Start of AVAILABLE RECORDS

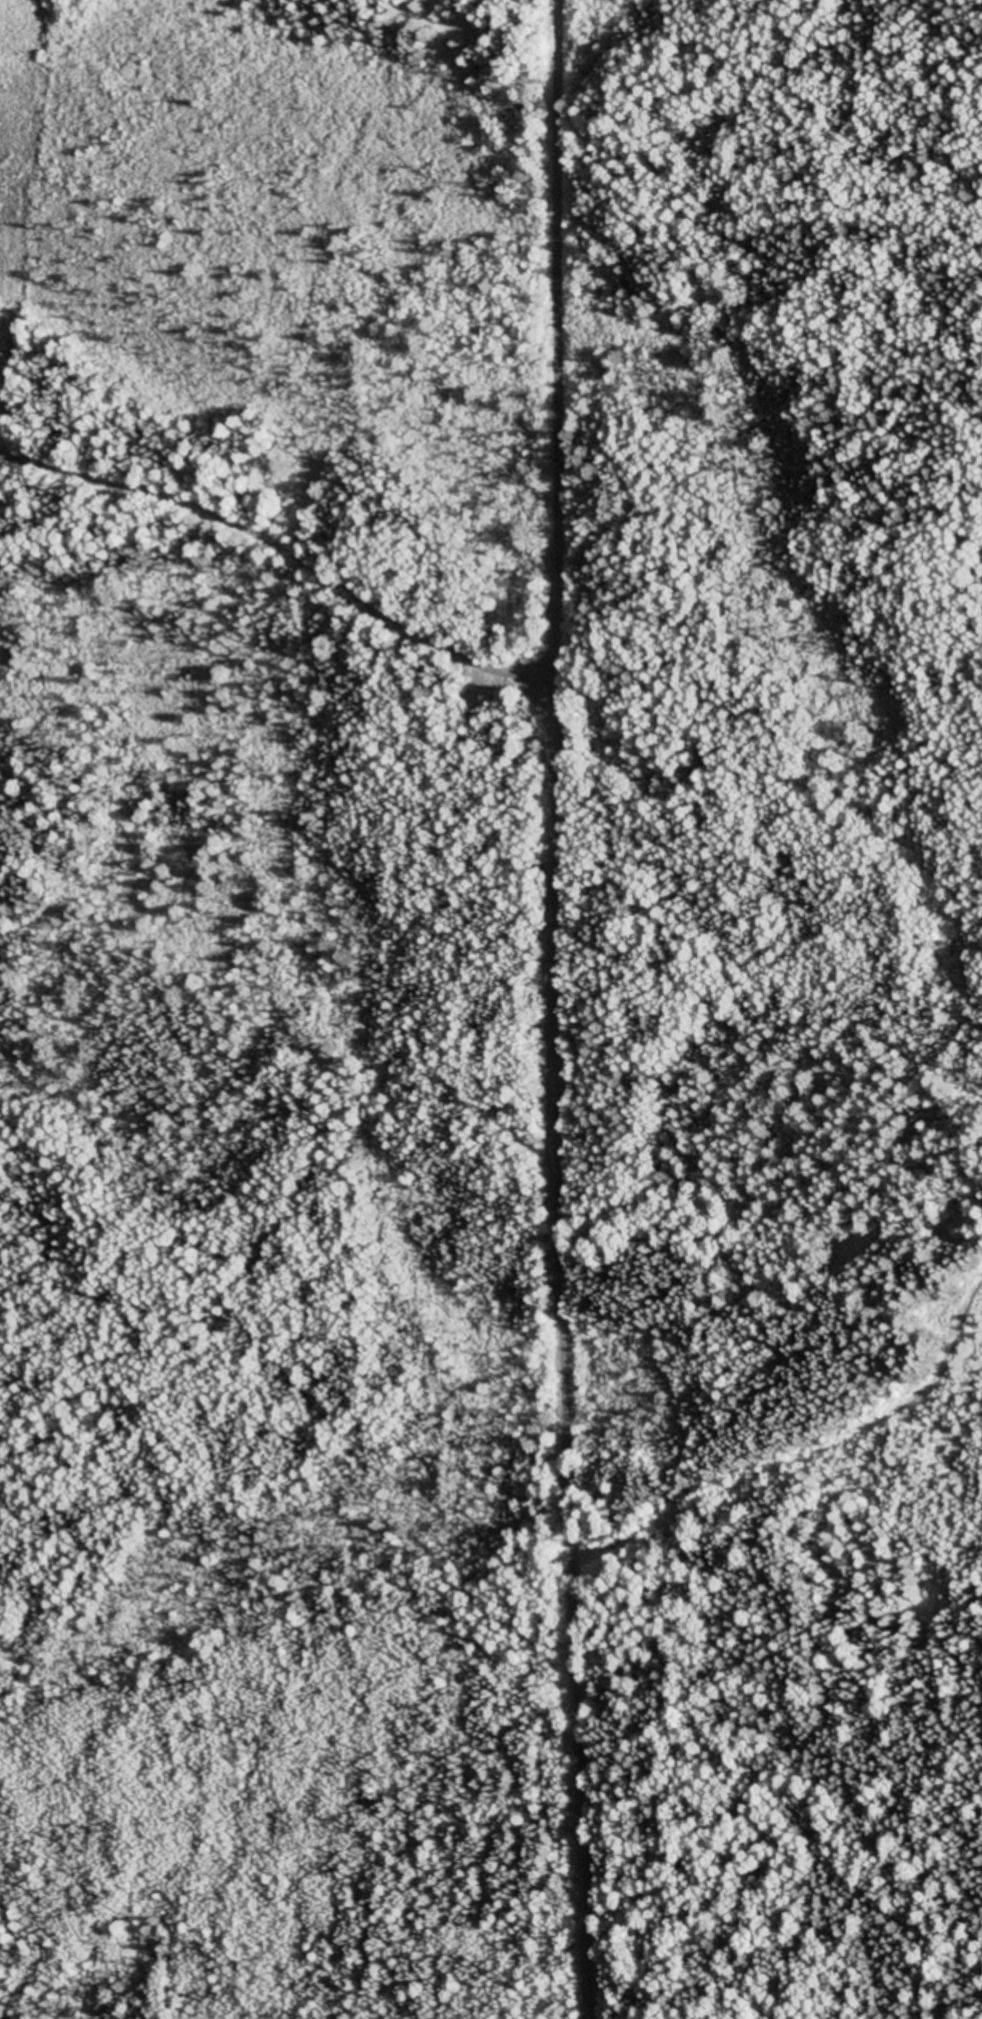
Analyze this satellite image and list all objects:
road: (762, 180)
road: (285, 556)
road: (559, 1009)
road: (793, 1426)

End of AVAILABLE RECORDS

» JOB ITEM
Each entry above must be set down word for word; none of its pictures belong in the copy.

» RESPONSE AREA
Analyze this satellite image and list all objects:
road: (762, 180)
road: (285, 556)
road: (559, 1009)
road: (793, 1426)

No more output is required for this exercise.